## Dataset records
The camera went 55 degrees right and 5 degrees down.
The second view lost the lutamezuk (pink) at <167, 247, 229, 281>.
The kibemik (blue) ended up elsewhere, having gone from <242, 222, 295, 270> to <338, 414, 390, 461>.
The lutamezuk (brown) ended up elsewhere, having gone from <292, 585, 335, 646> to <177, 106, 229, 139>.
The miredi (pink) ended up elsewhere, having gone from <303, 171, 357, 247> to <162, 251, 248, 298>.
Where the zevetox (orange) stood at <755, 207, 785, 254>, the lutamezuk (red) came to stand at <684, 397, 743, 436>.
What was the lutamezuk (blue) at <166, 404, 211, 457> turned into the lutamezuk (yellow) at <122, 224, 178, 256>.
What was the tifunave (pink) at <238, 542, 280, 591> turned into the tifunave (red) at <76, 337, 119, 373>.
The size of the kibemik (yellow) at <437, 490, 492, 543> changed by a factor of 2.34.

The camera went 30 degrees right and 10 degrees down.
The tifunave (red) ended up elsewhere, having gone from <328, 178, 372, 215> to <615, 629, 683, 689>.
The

## To do
Would you transcribe the whole listing, keeping every character the same?

## Result of the exercise
The camera went 55 degrees right and 5 degrees down.
The second view lost the lutamezuk (pink) at <167, 247, 229, 281>.
The kibemik (blue) ended up elsewhere, having gone from <242, 222, 295, 270> to <338, 414, 390, 461>.
The lutamezuk (brown) ended up elsewhere, having gone from <292, 585, 335, 646> to <177, 106, 229, 139>.
The miredi (pink) ended up elsewhere, having gone from <303, 171, 357, 247> to <162, 251, 248, 298>.
Where the zevetox (orange) stood at <755, 207, 785, 254>, the lutamezuk (red) came to stand at <684, 397, 743, 436>.
What was the lutamezuk (blue) at <166, 404, 211, 457> turned into the lutamezuk (yellow) at <122, 224, 178, 256>.
What was the tifunave (pink) at <238, 542, 280, 591> turned into the tifunave (red) at <76, 337, 119, 373>.
The size of the kibemik (yellow) at <437, 490, 492, 543> changed by a factor of 2.34.

The camera went 30 degrees right and 10 degrees down.
The tifunave (red) ended up elsewhere, having gone from <328, 178, 372, 215> to <615, 629, 683, 689>.
The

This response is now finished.